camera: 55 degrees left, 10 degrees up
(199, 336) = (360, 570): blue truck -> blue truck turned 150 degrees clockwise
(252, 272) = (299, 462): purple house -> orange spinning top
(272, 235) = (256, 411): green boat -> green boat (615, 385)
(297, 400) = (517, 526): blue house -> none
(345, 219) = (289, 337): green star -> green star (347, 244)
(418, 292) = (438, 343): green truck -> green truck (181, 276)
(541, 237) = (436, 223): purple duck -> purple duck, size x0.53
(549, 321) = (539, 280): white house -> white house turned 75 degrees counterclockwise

* * * * * * *

YOUR OBJECTIVE: If a line in the records holds the string "truck", count it, and give only the total.

RESULT BELOW: 2